_Task details_
Please tally the lines of the listing that follows where the word "RESET" appears, and reply with the number only.

*** Block opens ***

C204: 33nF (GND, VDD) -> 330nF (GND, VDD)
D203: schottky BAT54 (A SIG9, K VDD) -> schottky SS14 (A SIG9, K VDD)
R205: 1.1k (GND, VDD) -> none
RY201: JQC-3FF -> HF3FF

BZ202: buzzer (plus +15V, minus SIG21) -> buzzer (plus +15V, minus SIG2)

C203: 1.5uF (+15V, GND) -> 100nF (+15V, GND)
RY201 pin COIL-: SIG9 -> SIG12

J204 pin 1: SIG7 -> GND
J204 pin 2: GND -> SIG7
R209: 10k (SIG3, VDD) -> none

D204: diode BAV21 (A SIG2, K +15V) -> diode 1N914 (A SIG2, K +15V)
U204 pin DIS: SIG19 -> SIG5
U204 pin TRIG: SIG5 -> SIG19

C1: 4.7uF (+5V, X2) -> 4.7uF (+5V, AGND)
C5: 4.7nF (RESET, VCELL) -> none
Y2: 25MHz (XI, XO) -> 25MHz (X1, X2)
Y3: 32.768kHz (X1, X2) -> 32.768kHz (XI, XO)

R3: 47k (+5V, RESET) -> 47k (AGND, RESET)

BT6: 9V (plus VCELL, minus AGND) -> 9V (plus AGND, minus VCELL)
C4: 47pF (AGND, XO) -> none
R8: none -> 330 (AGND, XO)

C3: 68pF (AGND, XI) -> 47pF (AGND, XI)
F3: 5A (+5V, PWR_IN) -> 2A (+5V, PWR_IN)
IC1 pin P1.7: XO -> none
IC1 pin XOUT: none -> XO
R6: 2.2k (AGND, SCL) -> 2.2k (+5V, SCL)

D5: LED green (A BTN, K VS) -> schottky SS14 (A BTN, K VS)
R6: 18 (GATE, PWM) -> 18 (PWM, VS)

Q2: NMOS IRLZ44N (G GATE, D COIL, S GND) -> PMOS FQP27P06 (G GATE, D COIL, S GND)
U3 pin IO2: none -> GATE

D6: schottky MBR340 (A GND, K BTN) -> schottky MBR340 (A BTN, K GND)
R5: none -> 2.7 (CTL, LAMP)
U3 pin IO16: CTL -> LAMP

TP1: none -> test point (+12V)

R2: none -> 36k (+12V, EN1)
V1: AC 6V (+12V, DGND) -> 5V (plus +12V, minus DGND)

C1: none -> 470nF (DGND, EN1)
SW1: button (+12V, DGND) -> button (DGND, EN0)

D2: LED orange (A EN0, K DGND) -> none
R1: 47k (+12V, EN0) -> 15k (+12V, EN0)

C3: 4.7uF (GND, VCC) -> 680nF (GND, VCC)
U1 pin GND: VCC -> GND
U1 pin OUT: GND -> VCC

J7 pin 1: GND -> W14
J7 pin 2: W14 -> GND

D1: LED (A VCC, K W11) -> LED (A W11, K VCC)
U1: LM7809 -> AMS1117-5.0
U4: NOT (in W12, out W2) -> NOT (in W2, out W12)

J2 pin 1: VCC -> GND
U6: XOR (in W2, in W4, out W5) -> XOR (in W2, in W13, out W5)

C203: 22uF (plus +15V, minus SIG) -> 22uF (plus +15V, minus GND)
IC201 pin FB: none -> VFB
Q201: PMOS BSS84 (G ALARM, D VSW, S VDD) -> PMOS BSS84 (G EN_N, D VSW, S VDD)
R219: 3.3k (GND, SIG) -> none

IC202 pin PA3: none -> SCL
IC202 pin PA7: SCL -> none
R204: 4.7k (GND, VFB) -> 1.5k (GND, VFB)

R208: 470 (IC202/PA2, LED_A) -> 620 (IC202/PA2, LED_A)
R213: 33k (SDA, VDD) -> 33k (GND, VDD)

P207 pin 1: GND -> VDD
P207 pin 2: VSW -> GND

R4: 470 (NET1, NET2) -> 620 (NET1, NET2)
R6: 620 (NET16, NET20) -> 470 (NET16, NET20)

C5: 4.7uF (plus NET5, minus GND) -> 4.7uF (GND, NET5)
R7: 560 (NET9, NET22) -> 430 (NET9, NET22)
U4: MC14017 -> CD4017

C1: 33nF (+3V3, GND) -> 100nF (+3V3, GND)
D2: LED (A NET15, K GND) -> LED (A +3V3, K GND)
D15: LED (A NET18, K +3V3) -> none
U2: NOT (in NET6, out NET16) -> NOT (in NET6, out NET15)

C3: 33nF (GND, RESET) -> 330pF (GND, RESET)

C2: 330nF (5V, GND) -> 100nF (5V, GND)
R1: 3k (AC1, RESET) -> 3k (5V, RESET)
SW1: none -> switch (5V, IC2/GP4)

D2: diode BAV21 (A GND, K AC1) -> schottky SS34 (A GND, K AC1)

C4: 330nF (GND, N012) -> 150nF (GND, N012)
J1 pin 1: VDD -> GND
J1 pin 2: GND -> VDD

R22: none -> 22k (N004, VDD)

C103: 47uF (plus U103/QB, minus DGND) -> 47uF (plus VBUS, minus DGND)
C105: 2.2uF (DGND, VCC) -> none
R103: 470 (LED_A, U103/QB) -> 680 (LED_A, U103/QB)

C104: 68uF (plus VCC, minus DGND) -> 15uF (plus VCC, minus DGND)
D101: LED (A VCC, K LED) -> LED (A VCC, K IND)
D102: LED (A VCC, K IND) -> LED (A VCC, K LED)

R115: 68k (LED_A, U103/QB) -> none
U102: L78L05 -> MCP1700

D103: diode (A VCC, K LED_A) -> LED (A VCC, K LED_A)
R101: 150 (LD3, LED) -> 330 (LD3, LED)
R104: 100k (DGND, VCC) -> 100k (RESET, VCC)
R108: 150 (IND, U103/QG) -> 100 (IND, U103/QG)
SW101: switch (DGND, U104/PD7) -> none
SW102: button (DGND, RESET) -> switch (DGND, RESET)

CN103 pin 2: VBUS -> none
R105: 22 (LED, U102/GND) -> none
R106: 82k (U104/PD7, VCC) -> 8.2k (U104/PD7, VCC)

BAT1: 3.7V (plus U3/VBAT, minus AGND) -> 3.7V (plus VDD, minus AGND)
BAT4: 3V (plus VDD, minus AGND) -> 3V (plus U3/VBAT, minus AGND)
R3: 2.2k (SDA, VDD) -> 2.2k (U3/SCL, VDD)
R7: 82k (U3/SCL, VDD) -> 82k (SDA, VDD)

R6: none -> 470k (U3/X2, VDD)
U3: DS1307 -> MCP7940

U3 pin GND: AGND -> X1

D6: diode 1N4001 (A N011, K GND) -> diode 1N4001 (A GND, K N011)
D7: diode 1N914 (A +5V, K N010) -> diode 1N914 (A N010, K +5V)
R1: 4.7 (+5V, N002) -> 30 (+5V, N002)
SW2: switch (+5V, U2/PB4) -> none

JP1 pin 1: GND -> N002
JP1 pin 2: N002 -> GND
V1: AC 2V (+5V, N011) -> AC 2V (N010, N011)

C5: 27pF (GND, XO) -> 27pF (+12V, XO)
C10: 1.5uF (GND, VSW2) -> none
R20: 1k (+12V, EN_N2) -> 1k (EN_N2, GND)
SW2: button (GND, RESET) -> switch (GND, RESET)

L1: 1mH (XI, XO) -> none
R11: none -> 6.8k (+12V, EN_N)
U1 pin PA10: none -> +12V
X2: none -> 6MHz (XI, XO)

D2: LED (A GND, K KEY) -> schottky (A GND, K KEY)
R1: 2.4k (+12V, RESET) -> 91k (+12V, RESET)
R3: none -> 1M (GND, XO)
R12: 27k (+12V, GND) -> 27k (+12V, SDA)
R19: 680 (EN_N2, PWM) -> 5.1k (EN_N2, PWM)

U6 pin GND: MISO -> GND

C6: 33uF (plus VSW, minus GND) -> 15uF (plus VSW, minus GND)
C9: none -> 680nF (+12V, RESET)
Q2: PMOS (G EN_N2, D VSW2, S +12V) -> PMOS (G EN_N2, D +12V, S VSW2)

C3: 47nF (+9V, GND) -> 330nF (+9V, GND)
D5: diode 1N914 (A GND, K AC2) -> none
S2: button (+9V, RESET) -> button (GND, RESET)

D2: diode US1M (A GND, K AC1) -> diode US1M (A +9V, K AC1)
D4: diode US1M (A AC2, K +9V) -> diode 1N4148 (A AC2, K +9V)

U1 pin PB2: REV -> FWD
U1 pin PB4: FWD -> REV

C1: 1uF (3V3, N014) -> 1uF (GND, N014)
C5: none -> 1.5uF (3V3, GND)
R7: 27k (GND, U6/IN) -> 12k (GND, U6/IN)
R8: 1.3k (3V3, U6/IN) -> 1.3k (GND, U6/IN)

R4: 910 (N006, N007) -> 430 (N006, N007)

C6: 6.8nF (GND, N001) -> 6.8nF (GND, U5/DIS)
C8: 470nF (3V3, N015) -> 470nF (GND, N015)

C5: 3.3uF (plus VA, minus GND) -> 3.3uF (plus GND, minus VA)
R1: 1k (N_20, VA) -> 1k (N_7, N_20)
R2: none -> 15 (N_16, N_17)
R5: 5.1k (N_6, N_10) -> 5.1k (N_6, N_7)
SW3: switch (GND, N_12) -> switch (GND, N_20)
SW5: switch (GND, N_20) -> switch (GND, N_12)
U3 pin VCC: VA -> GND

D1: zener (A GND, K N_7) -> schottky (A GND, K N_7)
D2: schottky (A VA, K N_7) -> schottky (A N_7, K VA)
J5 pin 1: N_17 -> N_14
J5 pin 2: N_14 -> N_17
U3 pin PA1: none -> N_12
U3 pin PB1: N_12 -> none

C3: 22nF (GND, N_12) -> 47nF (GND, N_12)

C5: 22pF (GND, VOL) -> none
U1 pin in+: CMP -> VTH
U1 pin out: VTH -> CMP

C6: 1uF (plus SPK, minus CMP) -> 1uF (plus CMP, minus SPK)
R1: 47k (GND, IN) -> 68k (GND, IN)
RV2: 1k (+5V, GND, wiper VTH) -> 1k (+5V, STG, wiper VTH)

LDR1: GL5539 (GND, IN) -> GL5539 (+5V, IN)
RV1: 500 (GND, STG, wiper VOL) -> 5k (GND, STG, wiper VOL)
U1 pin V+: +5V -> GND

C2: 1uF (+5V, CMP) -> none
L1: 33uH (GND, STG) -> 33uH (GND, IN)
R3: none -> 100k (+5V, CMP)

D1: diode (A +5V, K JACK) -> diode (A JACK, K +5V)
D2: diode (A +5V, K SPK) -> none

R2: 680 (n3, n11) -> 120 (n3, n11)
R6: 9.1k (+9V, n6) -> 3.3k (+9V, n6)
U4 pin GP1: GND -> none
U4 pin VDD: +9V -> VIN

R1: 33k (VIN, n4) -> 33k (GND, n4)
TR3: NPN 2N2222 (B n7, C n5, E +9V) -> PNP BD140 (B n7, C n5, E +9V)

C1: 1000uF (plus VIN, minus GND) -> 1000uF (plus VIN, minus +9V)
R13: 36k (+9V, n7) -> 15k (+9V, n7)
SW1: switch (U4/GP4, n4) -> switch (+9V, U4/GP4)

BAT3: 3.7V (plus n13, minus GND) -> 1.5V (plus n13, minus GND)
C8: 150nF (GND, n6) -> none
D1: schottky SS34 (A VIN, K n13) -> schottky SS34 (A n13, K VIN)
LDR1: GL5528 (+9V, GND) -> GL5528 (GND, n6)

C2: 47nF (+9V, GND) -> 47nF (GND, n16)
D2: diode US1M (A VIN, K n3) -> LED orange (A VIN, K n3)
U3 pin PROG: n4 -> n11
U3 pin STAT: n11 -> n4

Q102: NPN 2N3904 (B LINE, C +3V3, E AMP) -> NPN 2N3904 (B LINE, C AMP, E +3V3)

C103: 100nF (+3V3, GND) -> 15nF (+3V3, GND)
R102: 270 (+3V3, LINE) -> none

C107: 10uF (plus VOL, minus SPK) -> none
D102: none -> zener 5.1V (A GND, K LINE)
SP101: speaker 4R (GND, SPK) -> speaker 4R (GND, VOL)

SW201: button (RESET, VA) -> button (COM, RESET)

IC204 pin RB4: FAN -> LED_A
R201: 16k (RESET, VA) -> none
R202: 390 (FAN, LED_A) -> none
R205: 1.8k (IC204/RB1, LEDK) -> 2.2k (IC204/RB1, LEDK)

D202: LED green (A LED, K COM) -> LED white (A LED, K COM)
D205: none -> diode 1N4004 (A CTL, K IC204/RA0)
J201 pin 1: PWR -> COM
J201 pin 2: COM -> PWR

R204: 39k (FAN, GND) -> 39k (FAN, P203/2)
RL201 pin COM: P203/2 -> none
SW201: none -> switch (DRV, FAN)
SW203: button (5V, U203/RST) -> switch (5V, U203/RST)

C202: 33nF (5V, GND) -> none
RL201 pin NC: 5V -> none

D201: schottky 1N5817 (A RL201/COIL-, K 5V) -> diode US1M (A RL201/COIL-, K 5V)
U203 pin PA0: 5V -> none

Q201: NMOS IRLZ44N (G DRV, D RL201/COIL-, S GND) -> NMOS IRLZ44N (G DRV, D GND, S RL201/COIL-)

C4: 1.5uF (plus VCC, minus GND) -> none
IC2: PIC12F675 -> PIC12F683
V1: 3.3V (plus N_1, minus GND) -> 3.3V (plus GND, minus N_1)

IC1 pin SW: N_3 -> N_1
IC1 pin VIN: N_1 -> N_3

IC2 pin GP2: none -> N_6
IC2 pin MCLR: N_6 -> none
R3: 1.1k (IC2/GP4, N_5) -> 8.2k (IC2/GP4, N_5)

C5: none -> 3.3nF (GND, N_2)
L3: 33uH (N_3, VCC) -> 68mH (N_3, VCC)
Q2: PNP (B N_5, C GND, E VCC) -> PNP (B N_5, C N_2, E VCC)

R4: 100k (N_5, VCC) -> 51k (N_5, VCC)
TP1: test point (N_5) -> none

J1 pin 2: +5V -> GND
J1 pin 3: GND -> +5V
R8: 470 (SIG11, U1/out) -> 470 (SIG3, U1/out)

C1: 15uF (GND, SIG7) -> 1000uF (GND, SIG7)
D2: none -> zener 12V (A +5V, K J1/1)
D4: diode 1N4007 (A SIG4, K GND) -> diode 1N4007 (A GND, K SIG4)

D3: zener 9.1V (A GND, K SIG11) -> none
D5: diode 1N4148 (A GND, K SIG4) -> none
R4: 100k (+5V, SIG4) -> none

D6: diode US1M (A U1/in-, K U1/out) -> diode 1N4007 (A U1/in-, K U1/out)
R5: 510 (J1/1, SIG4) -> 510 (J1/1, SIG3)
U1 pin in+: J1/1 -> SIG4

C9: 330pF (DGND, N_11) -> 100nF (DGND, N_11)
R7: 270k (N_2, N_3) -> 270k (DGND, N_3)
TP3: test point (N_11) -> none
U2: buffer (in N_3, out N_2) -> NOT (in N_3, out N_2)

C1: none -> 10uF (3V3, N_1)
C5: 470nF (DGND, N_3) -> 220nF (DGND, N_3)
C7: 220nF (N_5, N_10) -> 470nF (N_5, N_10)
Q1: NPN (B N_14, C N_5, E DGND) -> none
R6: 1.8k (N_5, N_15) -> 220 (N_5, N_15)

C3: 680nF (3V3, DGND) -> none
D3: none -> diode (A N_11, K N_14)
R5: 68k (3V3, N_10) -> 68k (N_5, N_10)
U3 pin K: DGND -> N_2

*** Block closes ***

_Answer section_
12